[Before-and-after change data]
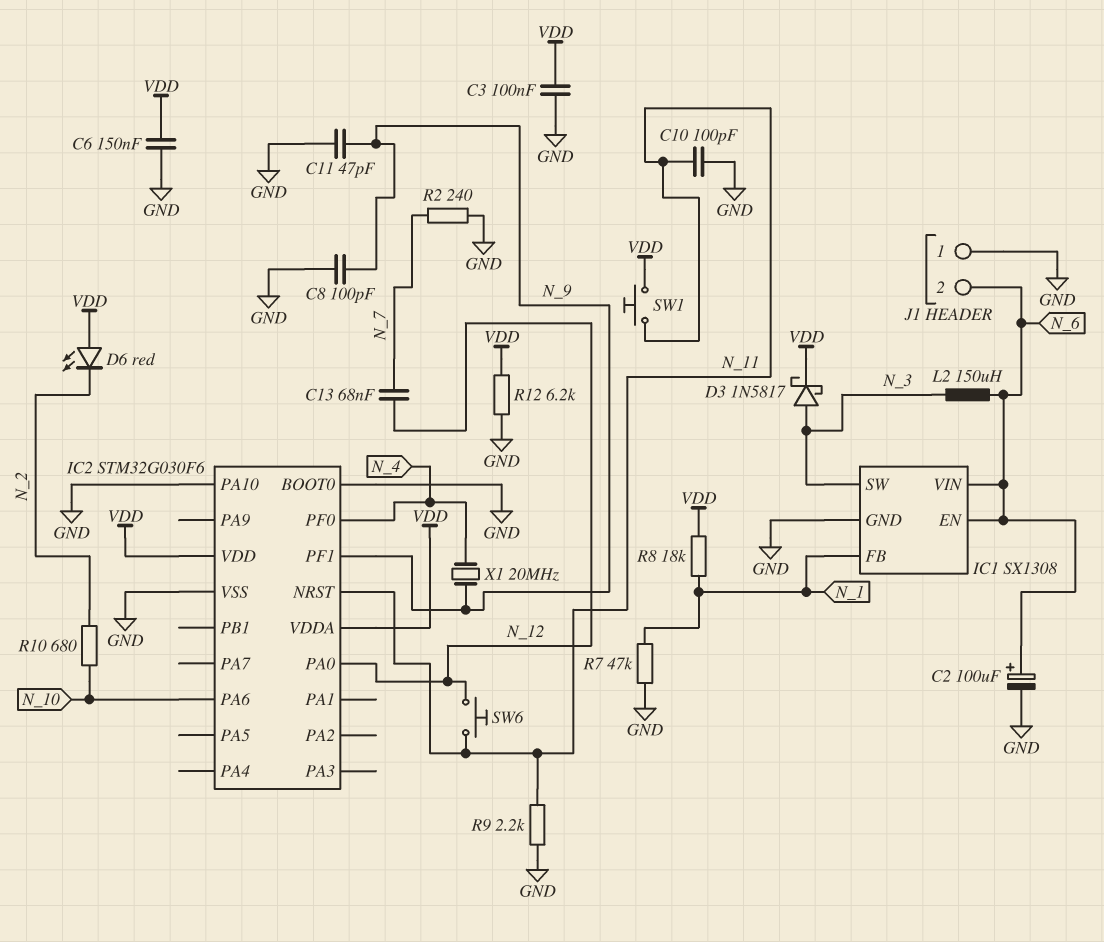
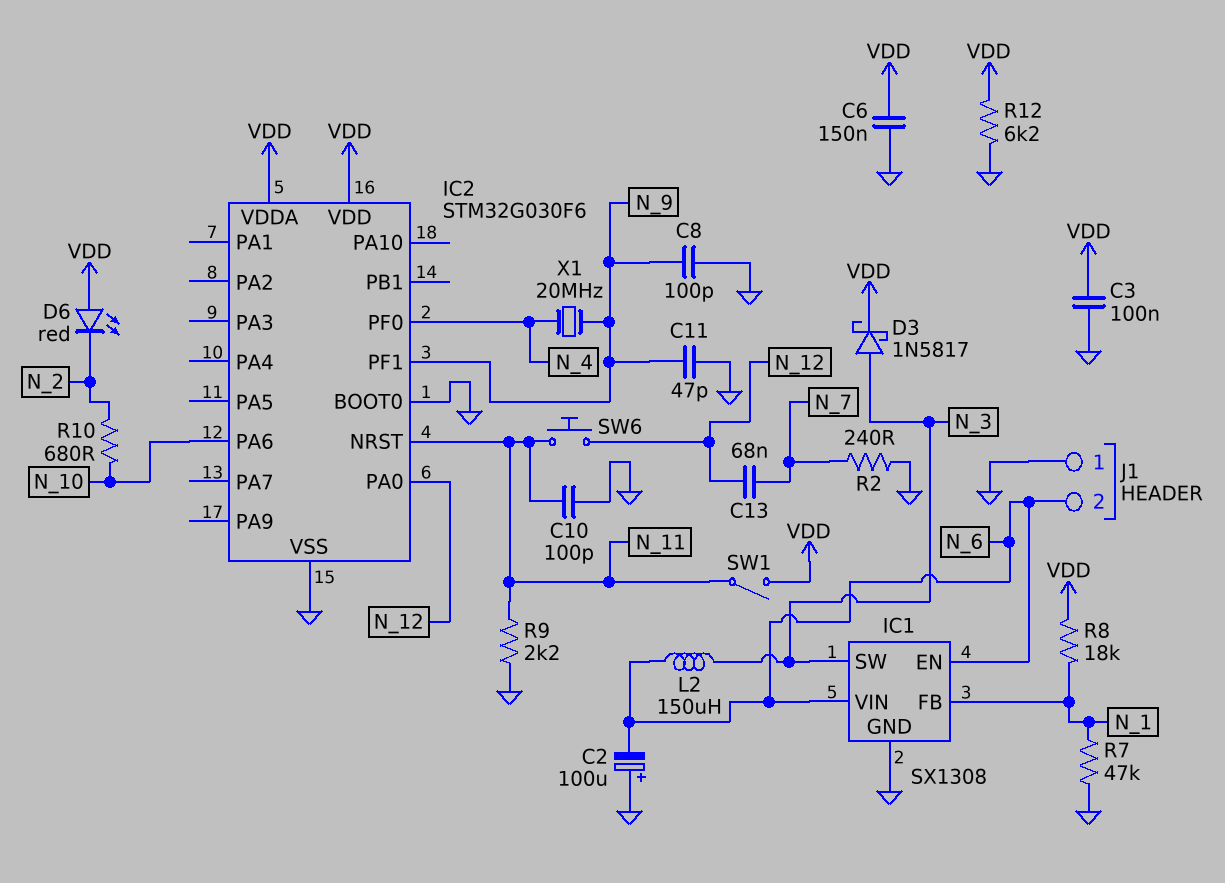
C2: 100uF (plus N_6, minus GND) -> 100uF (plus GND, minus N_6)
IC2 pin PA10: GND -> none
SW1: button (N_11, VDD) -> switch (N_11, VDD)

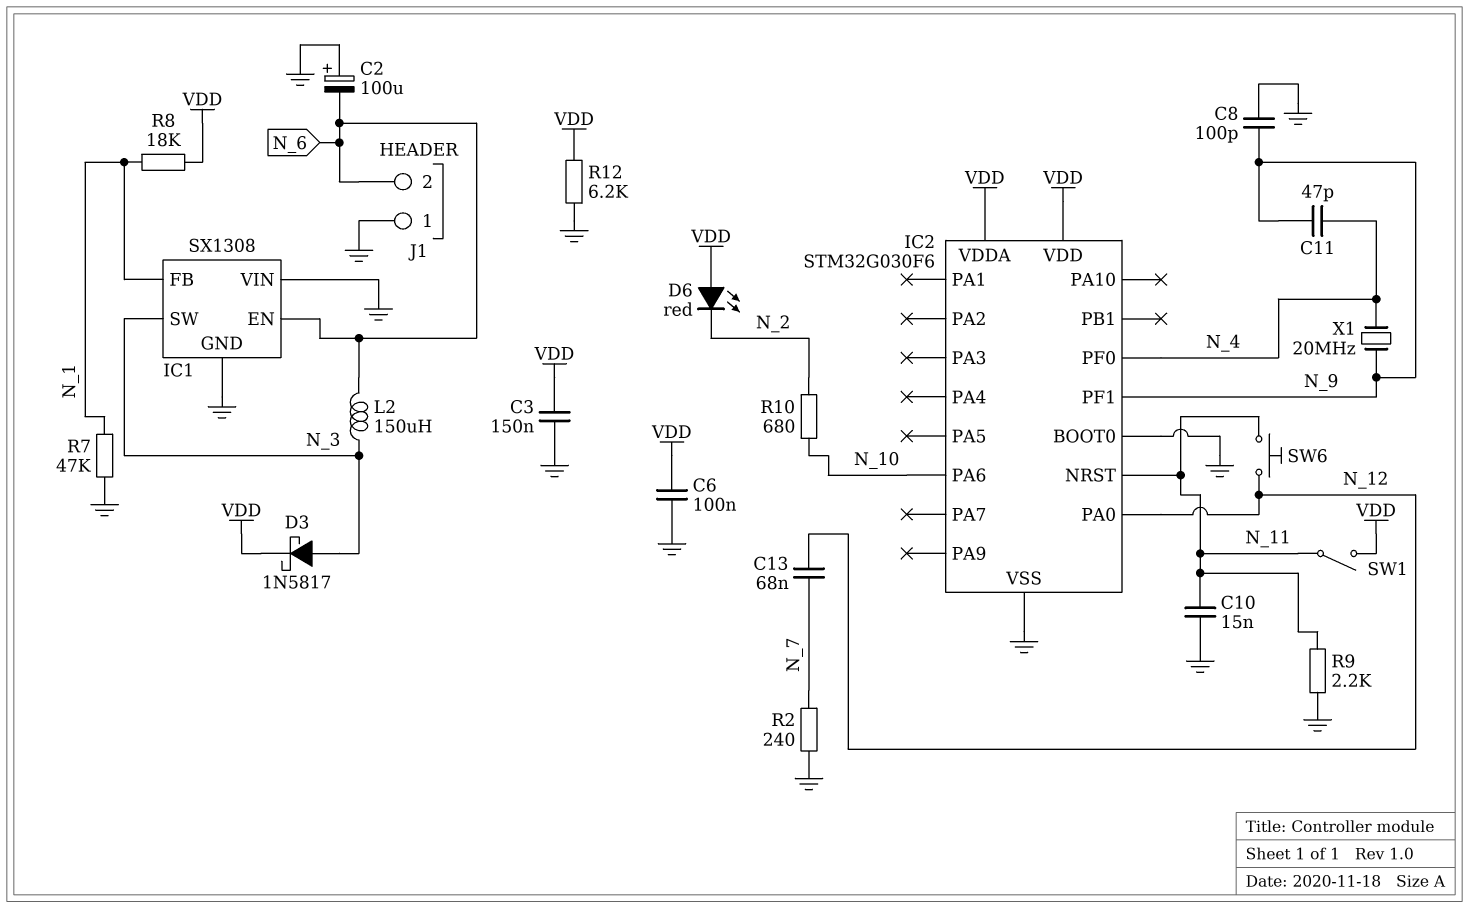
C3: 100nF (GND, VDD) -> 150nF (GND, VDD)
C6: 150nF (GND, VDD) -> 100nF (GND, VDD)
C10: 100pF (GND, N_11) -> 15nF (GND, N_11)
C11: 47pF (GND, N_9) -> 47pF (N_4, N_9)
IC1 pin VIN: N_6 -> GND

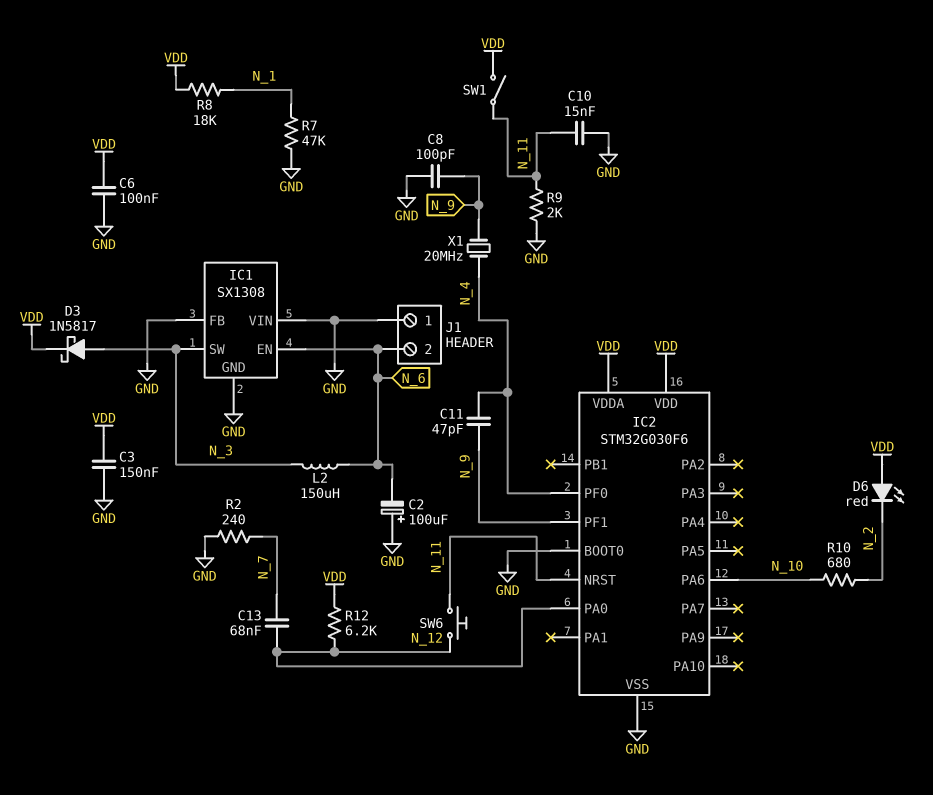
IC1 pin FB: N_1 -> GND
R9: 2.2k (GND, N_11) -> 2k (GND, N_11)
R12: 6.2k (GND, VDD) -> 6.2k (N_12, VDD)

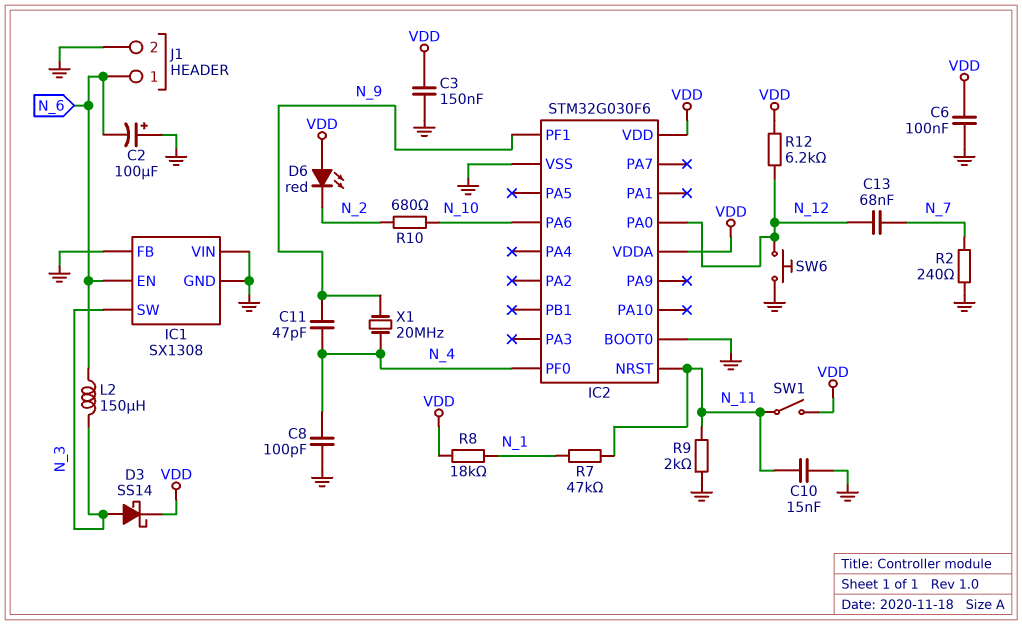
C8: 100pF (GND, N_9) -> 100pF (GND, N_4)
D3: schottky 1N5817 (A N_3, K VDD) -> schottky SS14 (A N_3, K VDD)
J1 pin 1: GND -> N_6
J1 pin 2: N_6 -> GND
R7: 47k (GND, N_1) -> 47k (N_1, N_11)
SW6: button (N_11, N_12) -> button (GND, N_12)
* * *
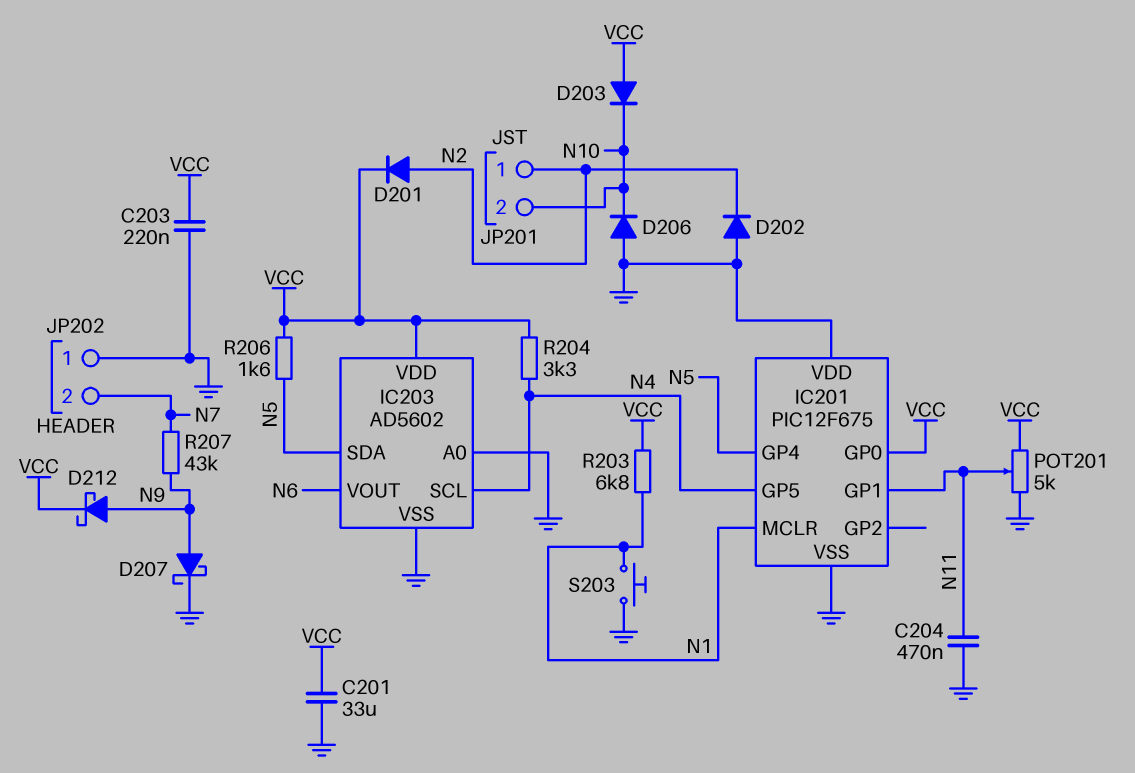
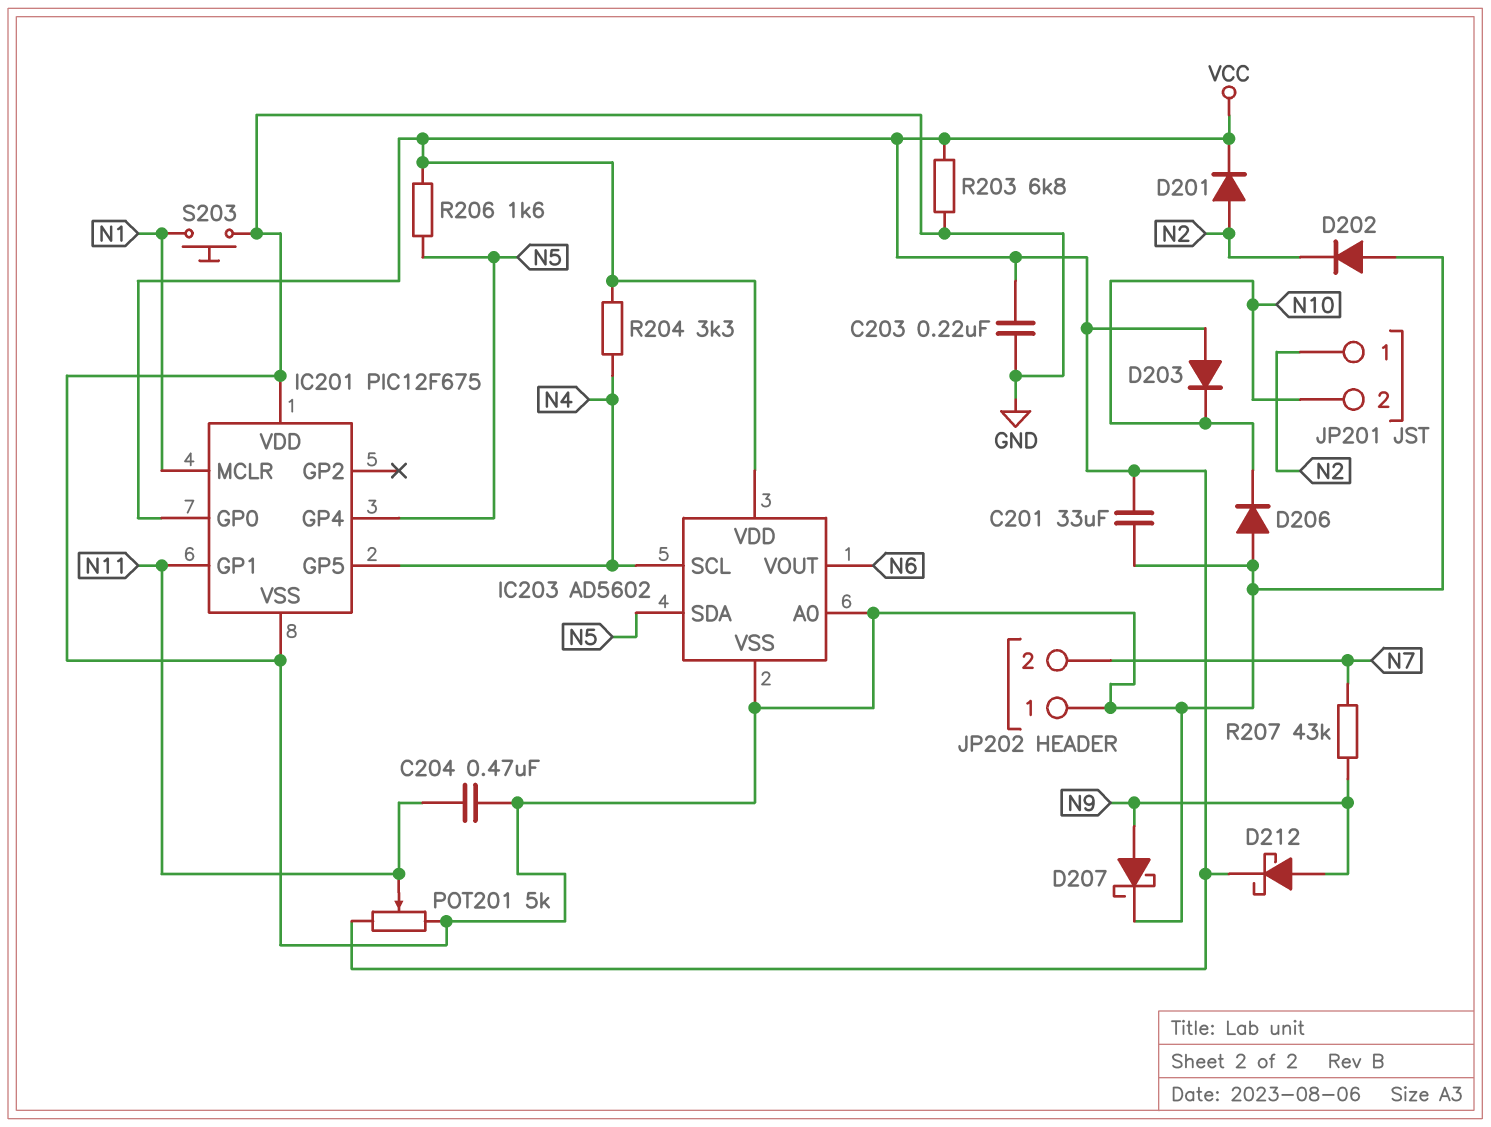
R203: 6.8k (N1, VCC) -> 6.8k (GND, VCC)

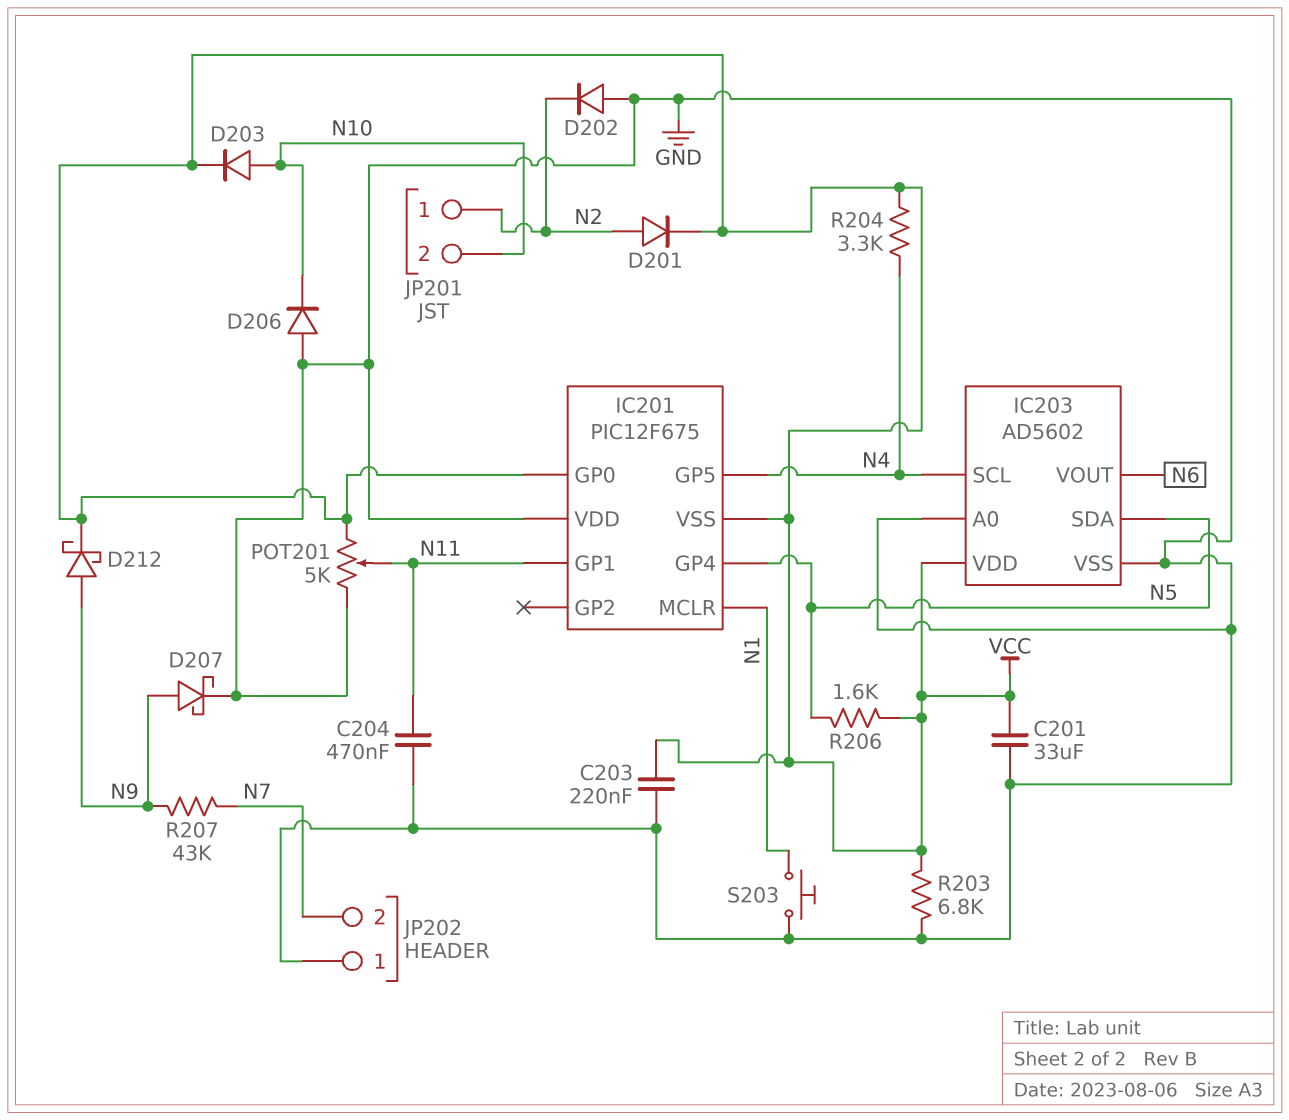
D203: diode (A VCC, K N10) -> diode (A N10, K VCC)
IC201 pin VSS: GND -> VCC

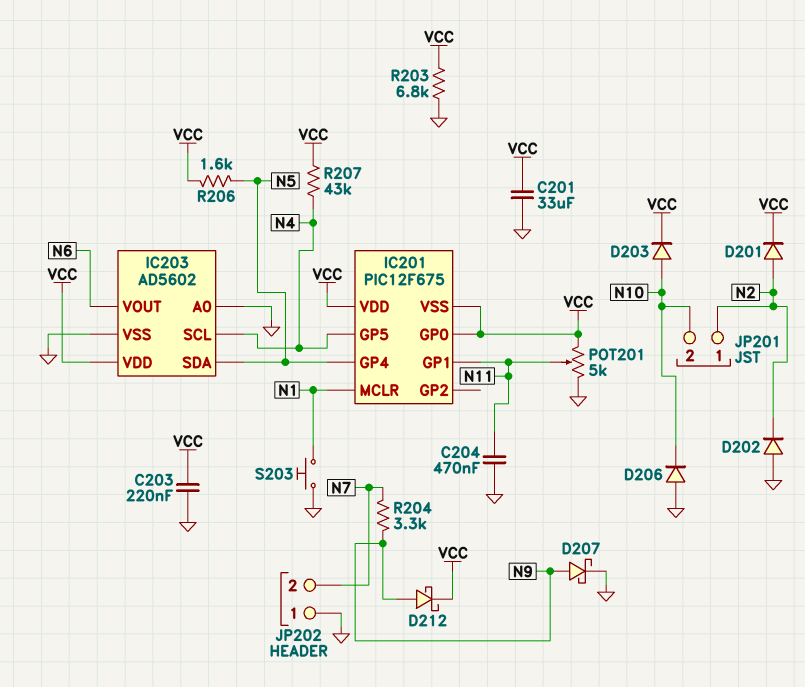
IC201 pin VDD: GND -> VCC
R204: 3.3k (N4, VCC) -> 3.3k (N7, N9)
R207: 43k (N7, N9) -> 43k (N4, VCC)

- Exercise requirements -
Search the entries for the string "button" and return each line where it turns up.

- Response box -
SW1: button (N_11, VDD) -> switch (N_11, VDD)
SW6: button (N_11, N_12) -> button (GND, N_12)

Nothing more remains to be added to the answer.